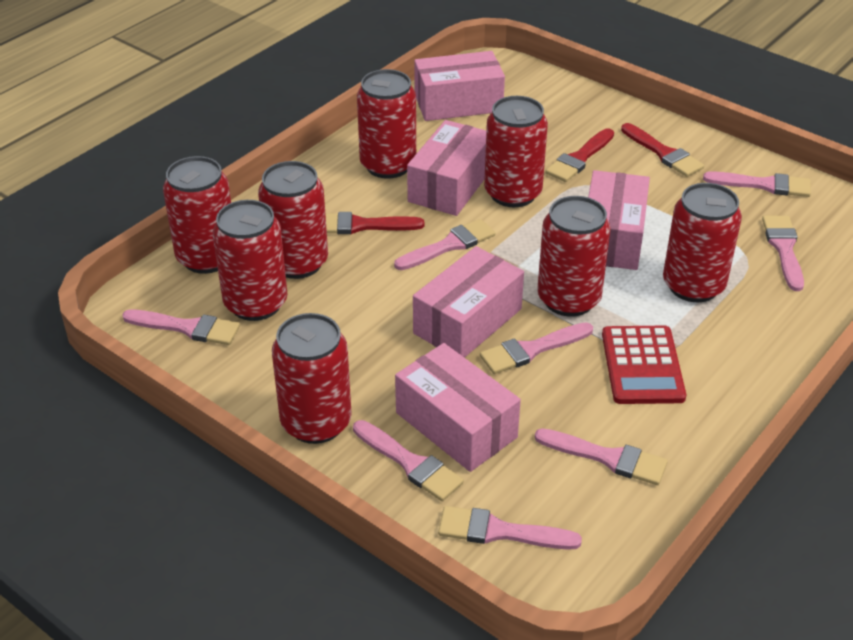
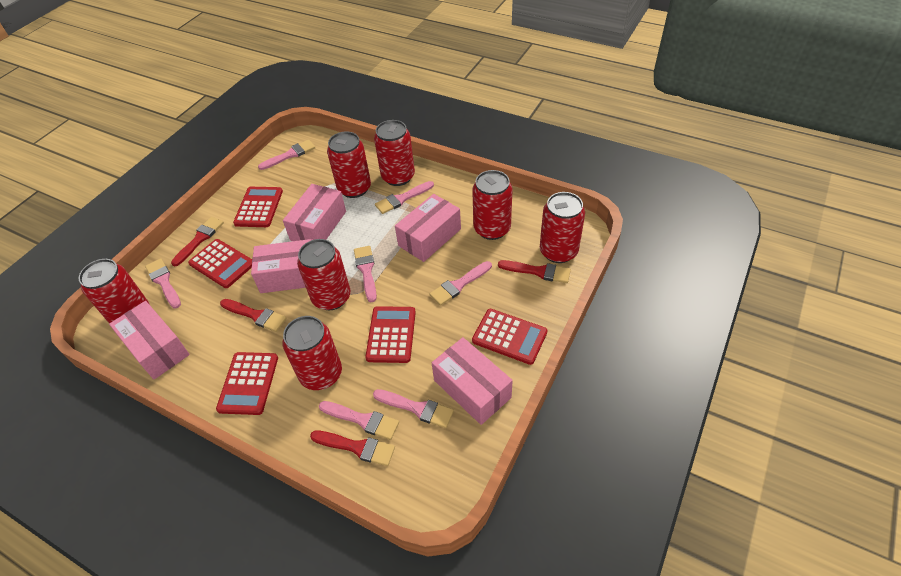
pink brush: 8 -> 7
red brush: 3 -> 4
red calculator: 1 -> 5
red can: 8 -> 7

====================

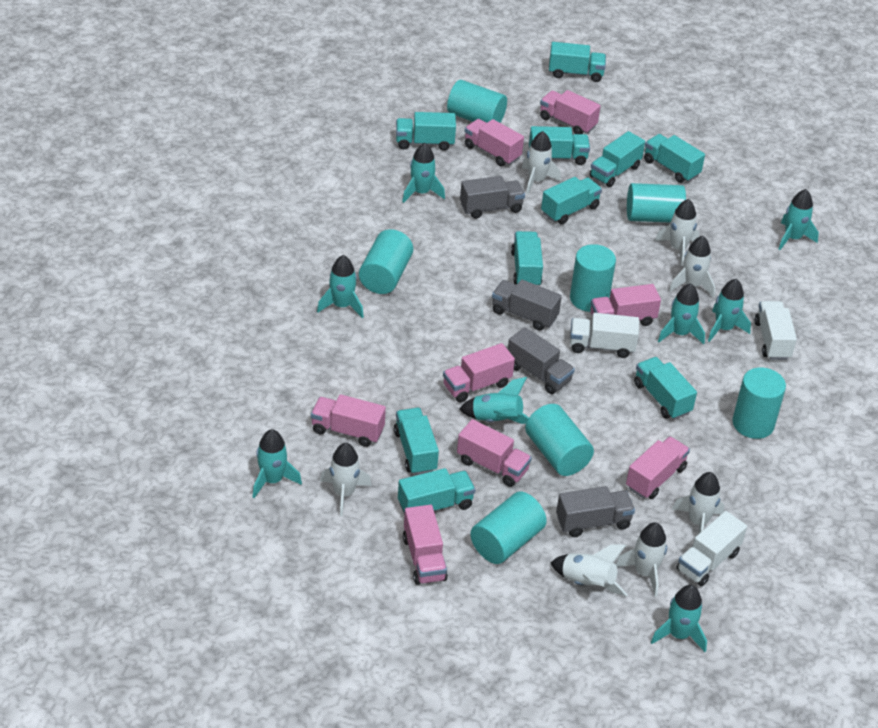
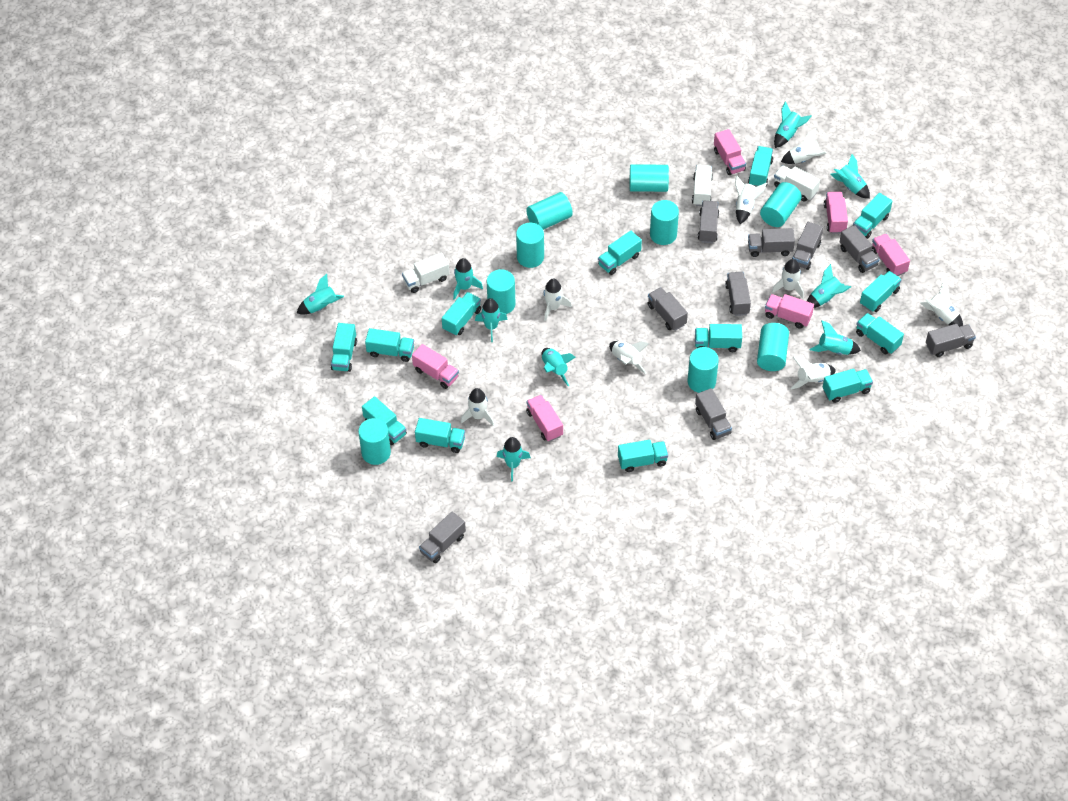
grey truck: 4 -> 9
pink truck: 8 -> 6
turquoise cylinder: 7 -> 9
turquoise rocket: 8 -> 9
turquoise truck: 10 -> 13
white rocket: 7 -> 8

====================

Would you print exactly and only the lines of the material above that run from the line with "pink brush: 8 -> 7" through the line with "red can: 8 -> 7", both included?

pink brush: 8 -> 7
red brush: 3 -> 4
red calculator: 1 -> 5
red can: 8 -> 7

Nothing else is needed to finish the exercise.